Copy exactly the lines of the material below that run from the one containing "brown brick C11" through the one containing "brown brick I12 level". Copy no other lines.

PROVIDED ENTRIES >>
════════

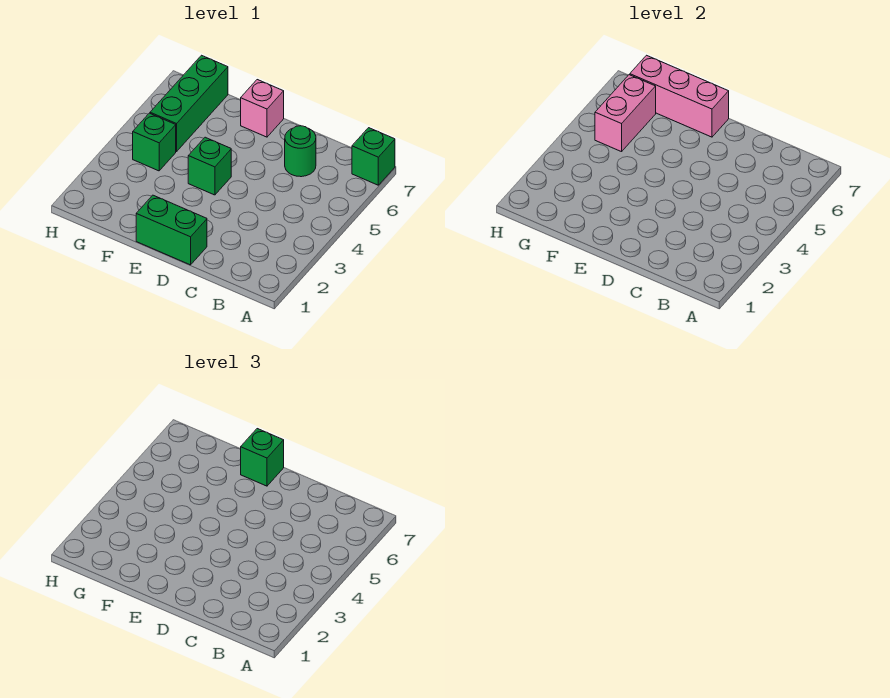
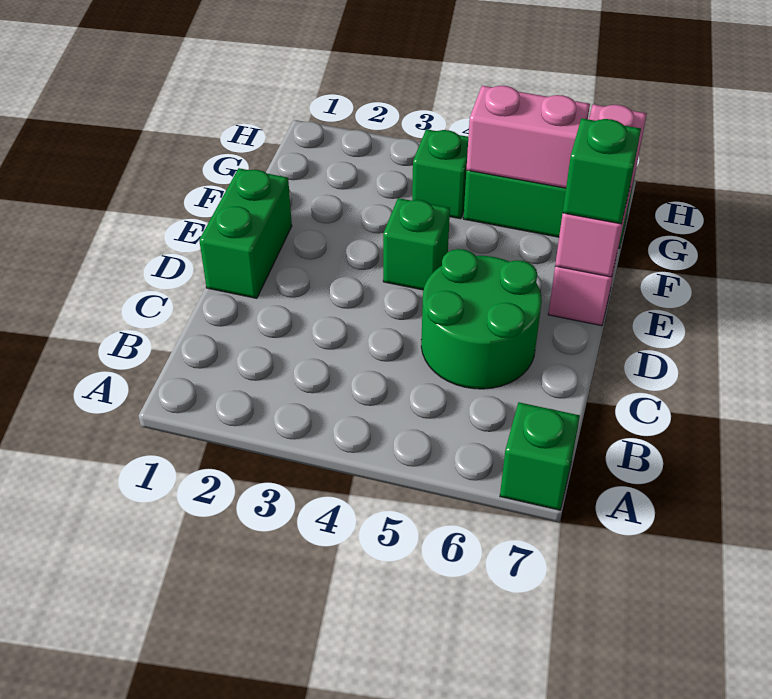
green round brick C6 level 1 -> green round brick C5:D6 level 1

════════

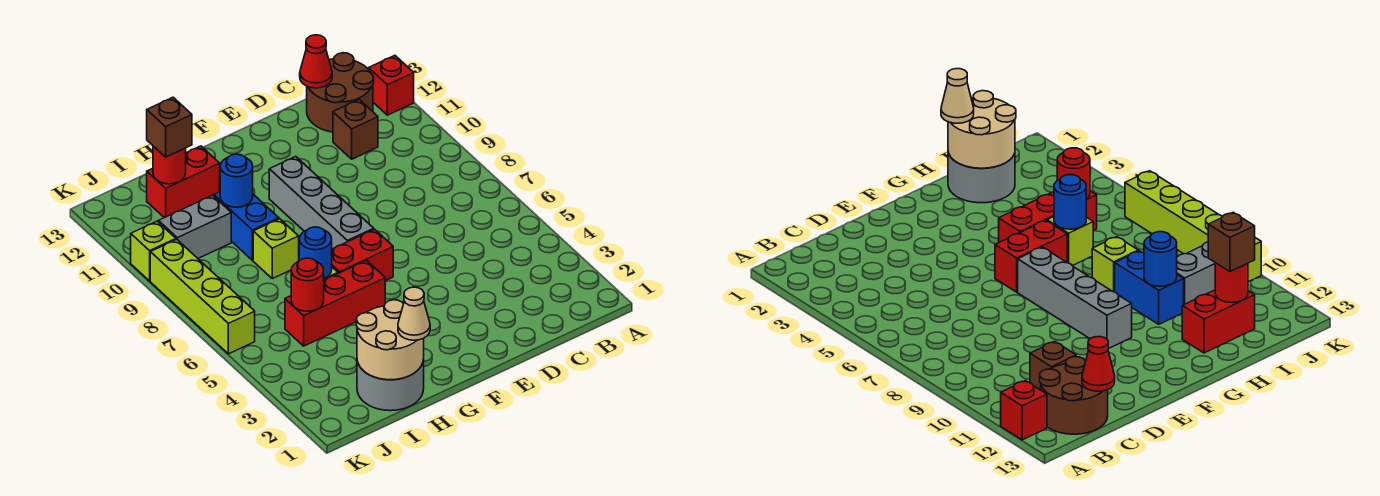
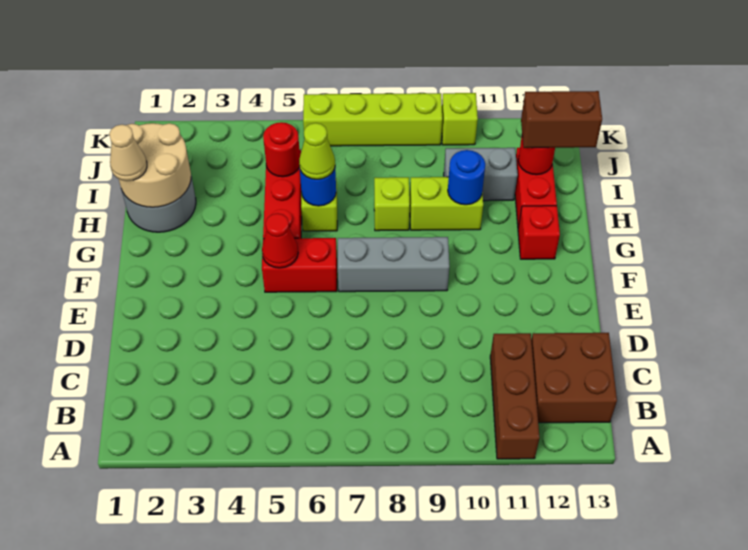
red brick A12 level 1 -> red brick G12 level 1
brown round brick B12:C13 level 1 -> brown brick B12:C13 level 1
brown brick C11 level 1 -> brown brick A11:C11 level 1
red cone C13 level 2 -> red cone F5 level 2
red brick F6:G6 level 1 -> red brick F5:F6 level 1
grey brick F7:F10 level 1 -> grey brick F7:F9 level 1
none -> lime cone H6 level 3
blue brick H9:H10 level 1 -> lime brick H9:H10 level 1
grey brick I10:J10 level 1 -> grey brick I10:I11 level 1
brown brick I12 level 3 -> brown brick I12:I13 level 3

════════

PROBLEM SOLUTION >>
brown brick C11 level 1 -> brown brick A11:C11 level 1
red cone C13 level 2 -> red cone F5 level 2
red brick F6:G6 level 1 -> red brick F5:F6 level 1
grey brick F7:F10 level 1 -> grey brick F7:F9 level 1
none -> lime cone H6 level 3
blue brick H9:H10 level 1 -> lime brick H9:H10 level 1
grey brick I10:J10 level 1 -> grey brick I10:I11 level 1
brown brick I12 level 3 -> brown brick I12:I13 level 3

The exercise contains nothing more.